• **DATA BELOW**:
□ □ □ □

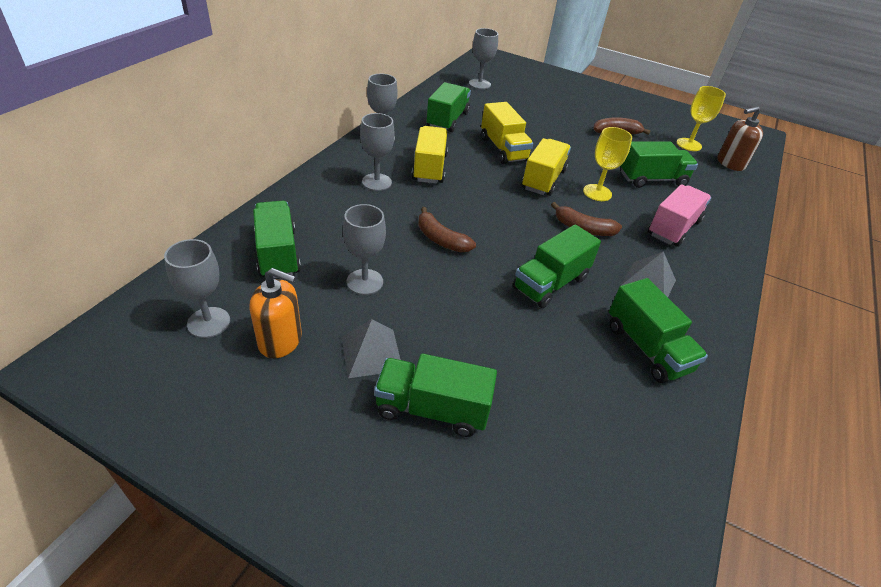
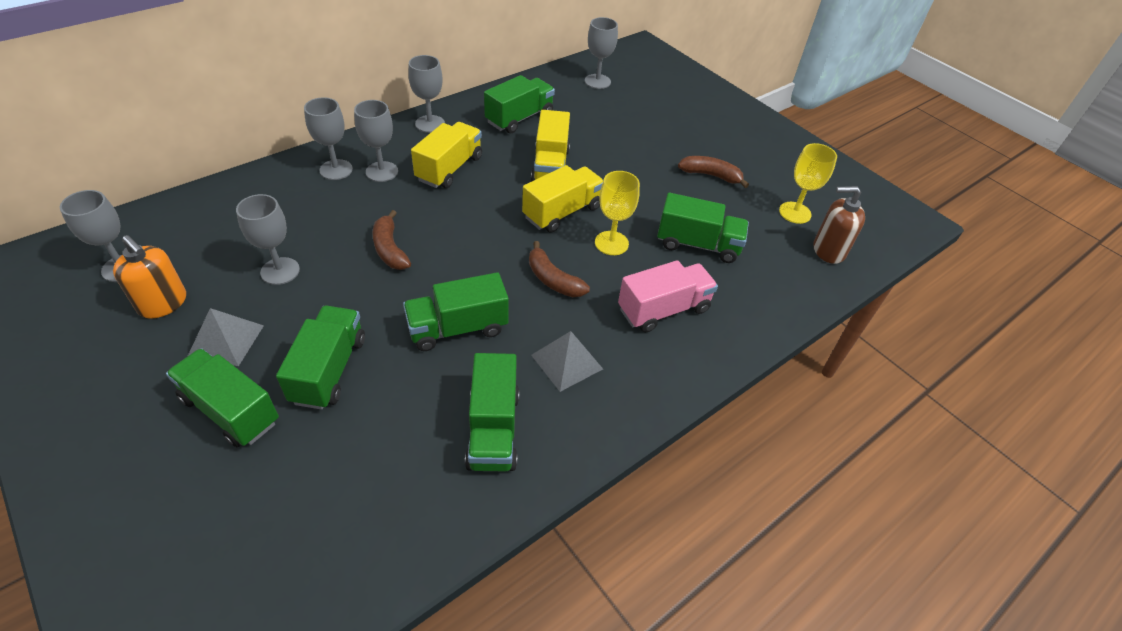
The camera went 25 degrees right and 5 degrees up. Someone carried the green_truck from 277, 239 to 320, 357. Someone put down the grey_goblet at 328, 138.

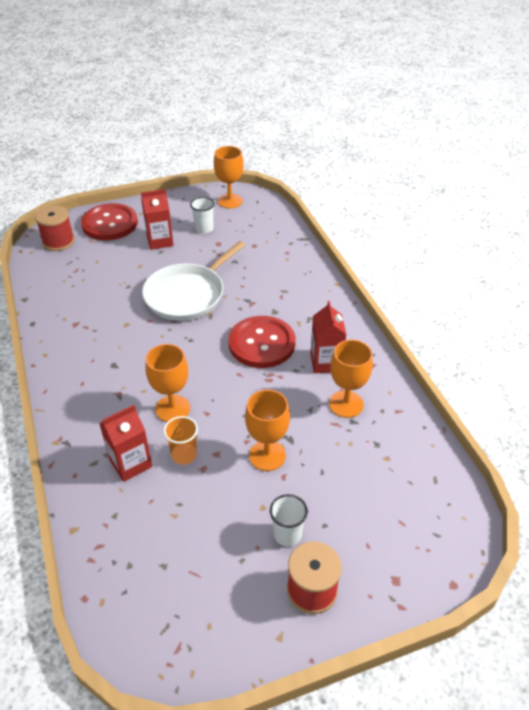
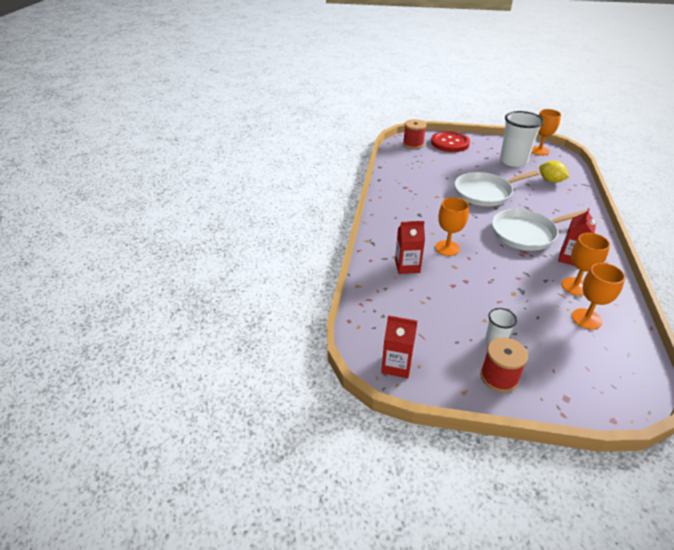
The camera went 30 degrees right and 5 degrees down. Someone carried the red_carton from 157, 219 to 399, 346. Someone scaled the white_cup at 202, 215 by 2.08. Someone swapped the red_button at 262, 342 for the white_pan at 539, 230. Someone carried the orange_goblet from 267, 430 to 598, 296. Someone took away the orange_cup at 180, 440. Someone put down the yellow_lemon at 554, 172.

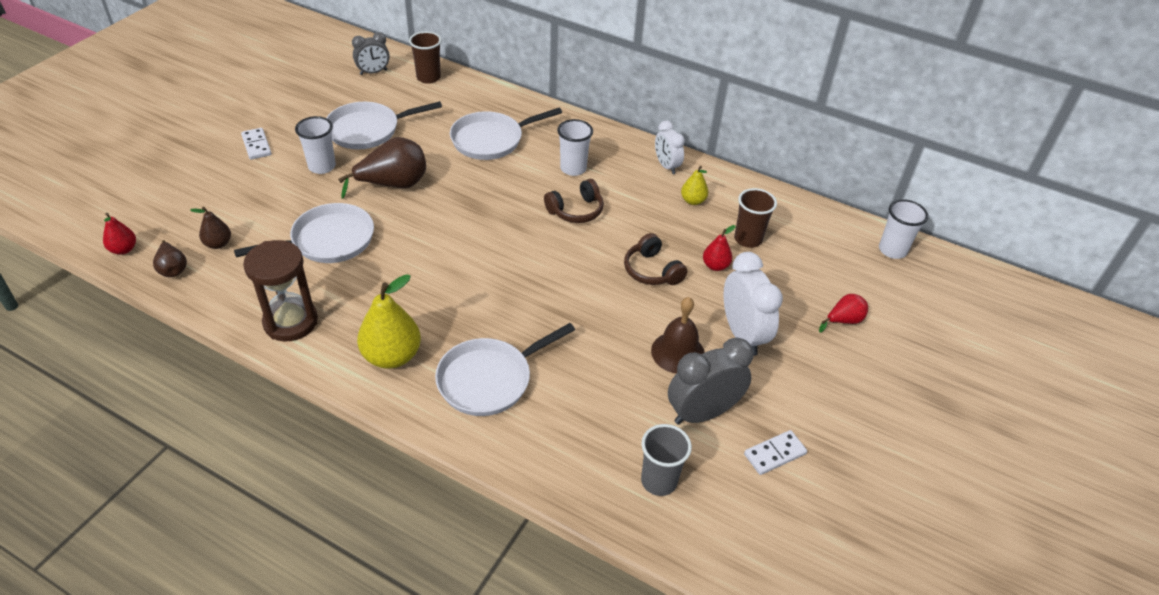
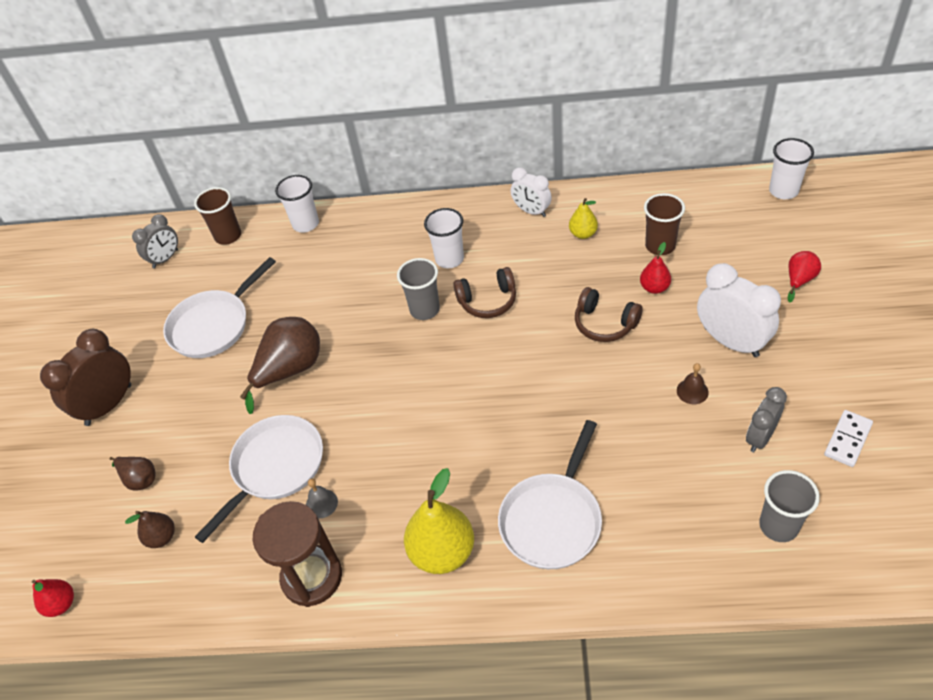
The camera went 20 degrees left and 5 degrees up. Someone took away the white_pan at 506, 134. Someone carried the white_cup from 315, 145 to 297, 203. Someone swapped the white_domino at 256, 144 for the brown_clock at 85, 377. Someone rotated the brown_headphones at 574, 201 by 45 degrees clockwise. Someone carried the brown_pear from 170, 258 to 132, 474. Someone scaled the brown_bell at 678, 335 by 0.55. Someone scaled the grey_clock at 710, 381 by 0.62. Someone put down the grey_cup at 418, 289. Someone put down the grey_bell at 322, 498.

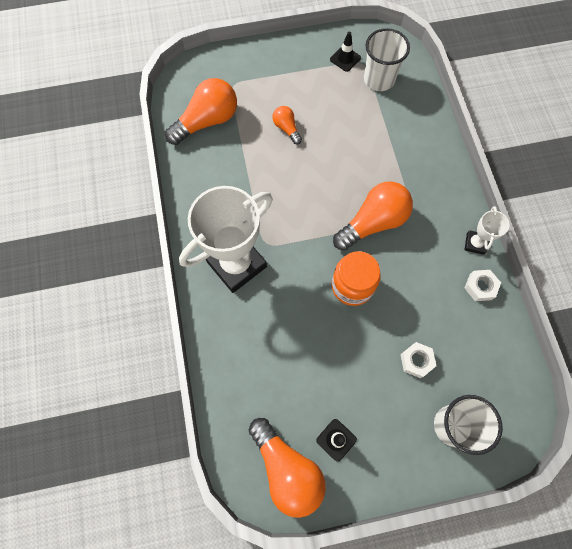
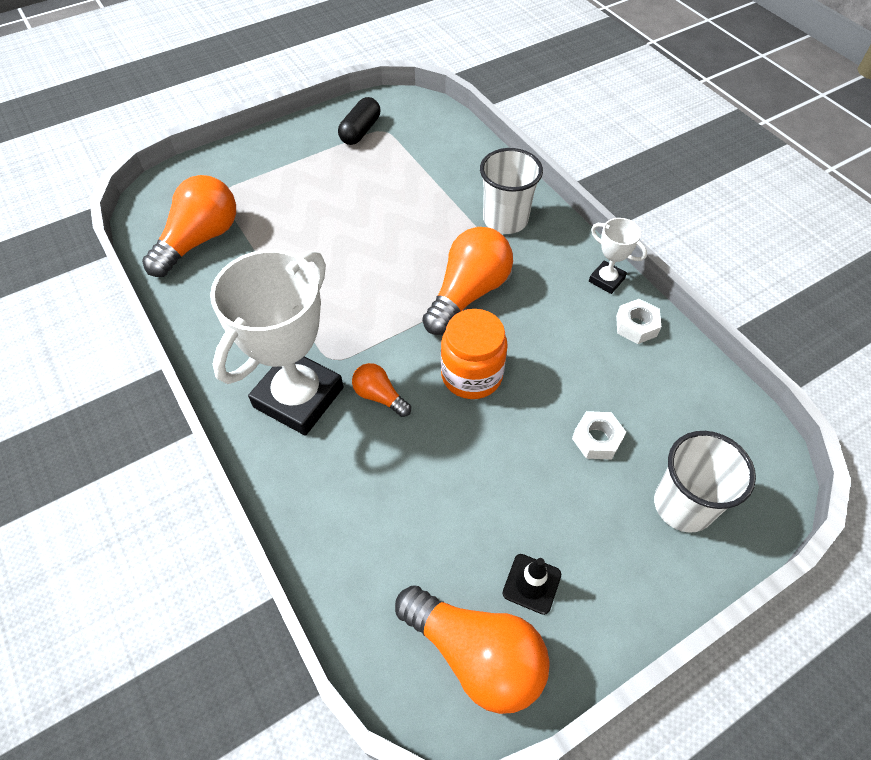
The camera went 20 degrees left and 15 degrees down. Someone carried the white_cup from 387, 59 to 511, 191. Someone swapped the black_traffic_cone at 345, 52 for the black_capsule at 359, 121. Someone carried the orange_light_bulb from 287, 125 to 381, 390. Someone rotated the white_trophy at 487, 230 by 45 degrees counterclockwise.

□ □ □ □

• **WHAT YOU NEED TO DO**: Copy the lines above exactly. Do not include pictures.

• **OUTPUT OF THE EXERCISE**:
The camera went 25 degrees right and 5 degrees up. Someone carried the green_truck from 277, 239 to 320, 357. Someone put down the grey_goblet at 328, 138.

The camera went 30 degrees right and 5 degrees down. Someone carried the red_carton from 157, 219 to 399, 346. Someone scaled the white_cup at 202, 215 by 2.08. Someone swapped the red_button at 262, 342 for the white_pan at 539, 230. Someone carried the orange_goblet from 267, 430 to 598, 296. Someone took away the orange_cup at 180, 440. Someone put down the yellow_lemon at 554, 172.

The camera went 20 degrees left and 5 degrees up. Someone took away the white_pan at 506, 134. Someone carried the white_cup from 315, 145 to 297, 203. Someone swapped the white_domino at 256, 144 for the brown_clock at 85, 377. Someone rotated the brown_headphones at 574, 201 by 45 degrees clockwise. Someone carried the brown_pear from 170, 258 to 132, 474. Someone scaled the brown_bell at 678, 335 by 0.55. Someone scaled the grey_clock at 710, 381 by 0.62. Someone put down the grey_cup at 418, 289. Someone put down the grey_bell at 322, 498.

The camera went 20 degrees left and 15 degrees down. Someone carried the white_cup from 387, 59 to 511, 191. Someone swapped the black_traffic_cone at 345, 52 for the black_capsule at 359, 121. Someone carried the orange_light_bulb from 287, 125 to 381, 390. Someone rotated the white_trophy at 487, 230 by 45 degrees counterclockwise.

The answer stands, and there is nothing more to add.